─── Material for the task ───
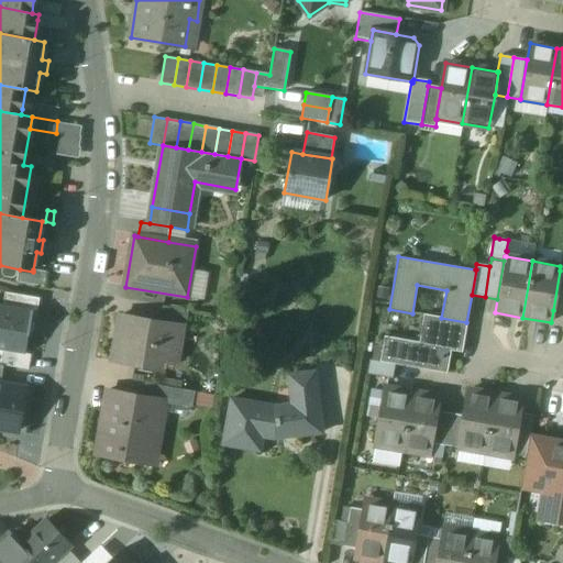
[(33,272),(20,269),(18,282),(44,287),(46,272),(33,269),(33,272)]
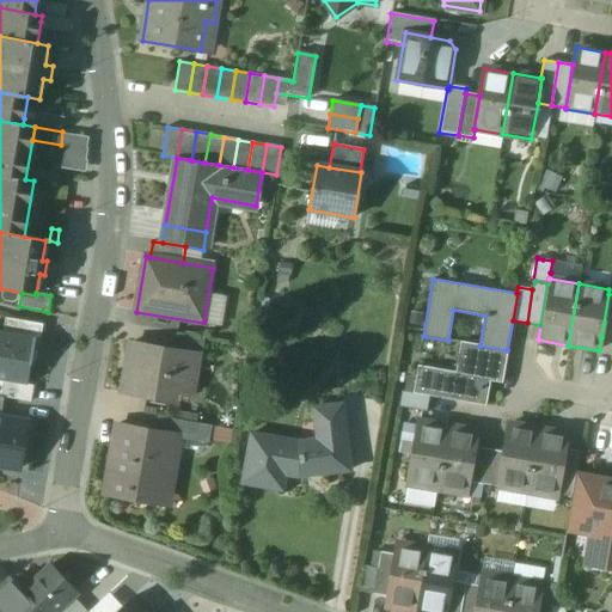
[(611,294),(609,294),(601,337),(611,338),(611,294)]
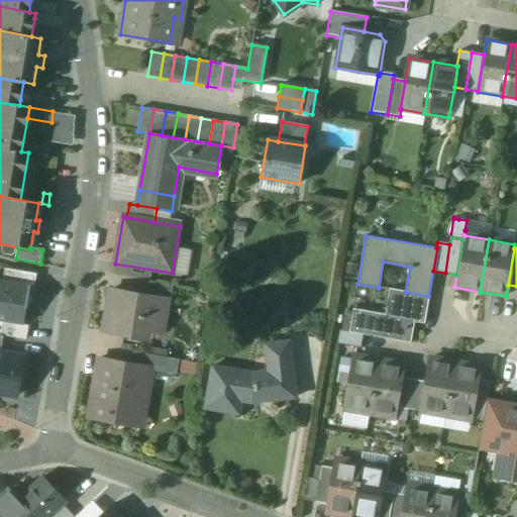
[(31,286),(0,280),(0,321),(3,322),(24,325),(31,286)]
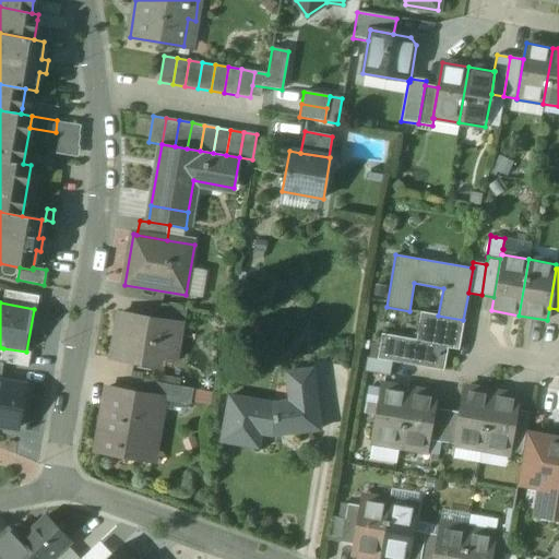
[(188,308),(162,304),(158,319),(180,323),(179,324),(185,325),(188,308)]
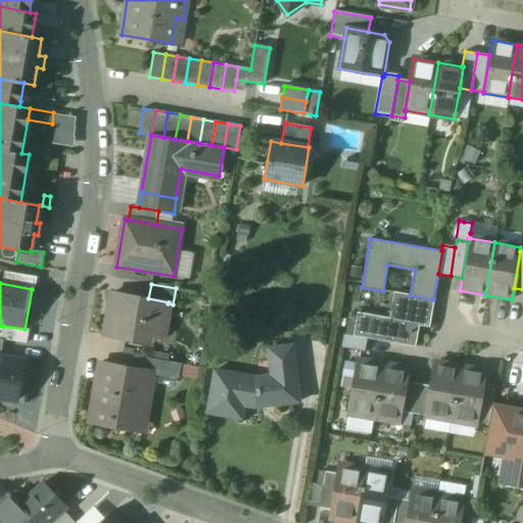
[(169,302),(148,298),(148,301),(129,297),(129,295),(112,292),(108,316),(104,335),(143,342),(146,327),(163,330),(168,303),(169,302)]
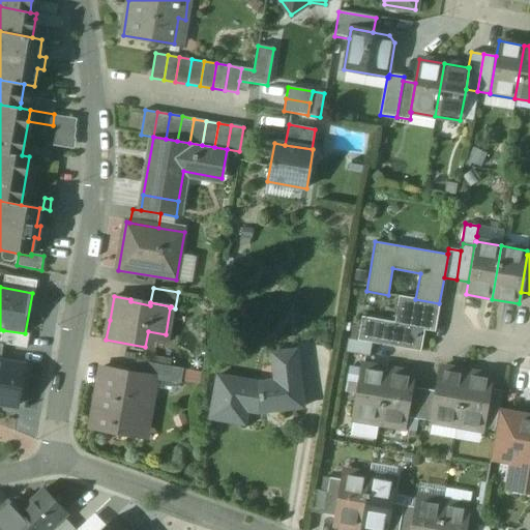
[(415,299),(400,296),(394,322),(361,317),(358,340),(417,350),(420,329),(435,331),(439,303),(415,299)]
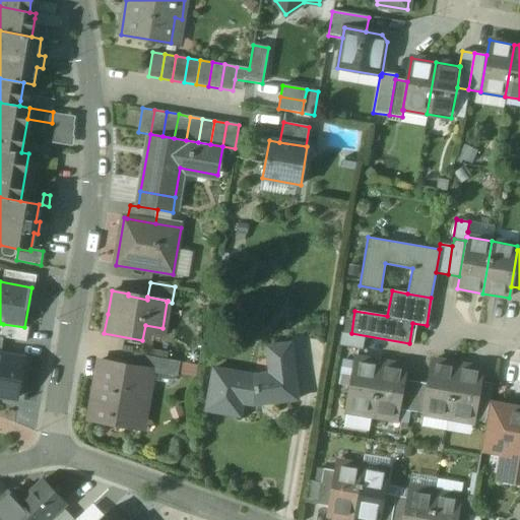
[(24,327),(3,324),(1,338),(4,338),(27,342),(29,328),(24,327)]
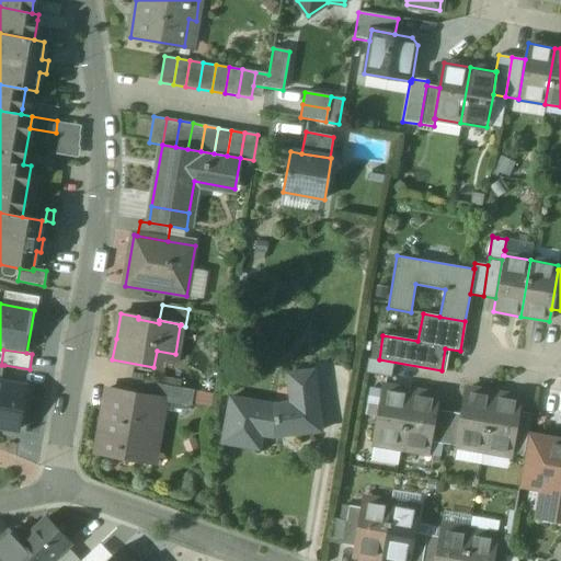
[(393,363),(367,358),(365,373),(391,377),(393,363)]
───
Exercise prompt: The pictures should not appear in the copy; every other part of the records above must be returned exactly.

Answer section:
[(33,272),(20,269),(18,282),(44,287),(46,272),(33,269),(33,272)]
[(611,294),(609,294),(601,337),(611,338),(611,294)]
[(31,286),(0,280),(0,321),(3,322),(24,325),(31,286)]
[(188,308),(162,304),(158,319),(180,323),(179,324),(185,325),(188,308)]
[(169,302),(148,298),(148,301),(129,297),(129,295),(112,292),(108,316),(104,335),(143,342),(146,327),(163,330),(168,303),(169,302)]
[(415,299),(400,296),(394,322),(361,317),(358,340),(417,350),(420,329),(435,331),(439,303),(415,299)]
[(24,327),(3,324),(1,338),(4,338),(27,342),(29,328),(24,327)]
[(393,363),(367,358),(365,373),(391,377),(393,363)]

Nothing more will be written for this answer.